Exercise objective
Number of lines below with the word "hammer": give it and nothing more.
:: Dataset entries ::
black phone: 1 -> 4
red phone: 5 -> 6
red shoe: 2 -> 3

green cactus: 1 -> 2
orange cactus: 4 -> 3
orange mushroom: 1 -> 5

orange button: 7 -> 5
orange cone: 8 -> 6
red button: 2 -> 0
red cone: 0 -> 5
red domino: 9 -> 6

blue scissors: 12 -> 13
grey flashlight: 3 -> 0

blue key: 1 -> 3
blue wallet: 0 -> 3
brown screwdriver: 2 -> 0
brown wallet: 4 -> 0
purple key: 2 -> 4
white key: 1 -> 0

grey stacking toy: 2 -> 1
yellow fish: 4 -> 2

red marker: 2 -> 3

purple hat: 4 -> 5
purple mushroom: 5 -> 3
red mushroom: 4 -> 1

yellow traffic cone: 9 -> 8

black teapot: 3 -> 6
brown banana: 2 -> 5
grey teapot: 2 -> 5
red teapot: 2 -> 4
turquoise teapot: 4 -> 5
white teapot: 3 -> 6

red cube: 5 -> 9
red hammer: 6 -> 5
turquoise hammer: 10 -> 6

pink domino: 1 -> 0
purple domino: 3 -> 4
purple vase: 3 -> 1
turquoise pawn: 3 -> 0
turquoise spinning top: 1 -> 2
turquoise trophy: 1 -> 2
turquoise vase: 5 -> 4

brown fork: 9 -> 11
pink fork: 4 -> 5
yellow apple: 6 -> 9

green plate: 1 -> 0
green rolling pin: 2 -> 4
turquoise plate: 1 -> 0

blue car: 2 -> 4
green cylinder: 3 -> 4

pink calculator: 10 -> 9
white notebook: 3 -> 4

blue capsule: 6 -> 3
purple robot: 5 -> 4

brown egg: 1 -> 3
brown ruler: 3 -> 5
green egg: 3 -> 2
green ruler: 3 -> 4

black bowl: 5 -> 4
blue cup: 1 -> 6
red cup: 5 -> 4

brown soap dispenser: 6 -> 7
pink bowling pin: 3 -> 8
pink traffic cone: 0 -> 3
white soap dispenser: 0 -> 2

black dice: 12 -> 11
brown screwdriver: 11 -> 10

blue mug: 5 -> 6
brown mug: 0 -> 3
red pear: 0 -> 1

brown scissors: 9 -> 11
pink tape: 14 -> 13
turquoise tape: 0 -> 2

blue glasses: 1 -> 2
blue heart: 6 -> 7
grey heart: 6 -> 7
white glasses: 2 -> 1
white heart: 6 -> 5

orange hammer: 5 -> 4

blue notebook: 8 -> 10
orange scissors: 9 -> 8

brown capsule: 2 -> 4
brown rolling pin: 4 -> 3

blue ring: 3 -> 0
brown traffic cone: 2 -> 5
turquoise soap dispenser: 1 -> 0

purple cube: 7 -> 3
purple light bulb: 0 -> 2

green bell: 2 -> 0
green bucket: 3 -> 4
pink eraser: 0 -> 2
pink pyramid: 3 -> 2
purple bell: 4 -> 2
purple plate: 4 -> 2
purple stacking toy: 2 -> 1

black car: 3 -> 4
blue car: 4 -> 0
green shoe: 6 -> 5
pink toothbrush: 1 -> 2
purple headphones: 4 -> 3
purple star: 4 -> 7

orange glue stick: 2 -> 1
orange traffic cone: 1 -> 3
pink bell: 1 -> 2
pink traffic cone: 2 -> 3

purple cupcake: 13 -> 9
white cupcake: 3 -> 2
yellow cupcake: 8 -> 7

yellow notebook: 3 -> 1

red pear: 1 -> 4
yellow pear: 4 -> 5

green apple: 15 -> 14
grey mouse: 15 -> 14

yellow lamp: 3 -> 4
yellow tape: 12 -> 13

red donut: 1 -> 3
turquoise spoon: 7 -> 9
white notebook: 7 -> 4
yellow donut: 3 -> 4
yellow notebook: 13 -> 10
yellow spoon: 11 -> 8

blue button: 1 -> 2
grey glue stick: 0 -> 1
:::
Your solution
3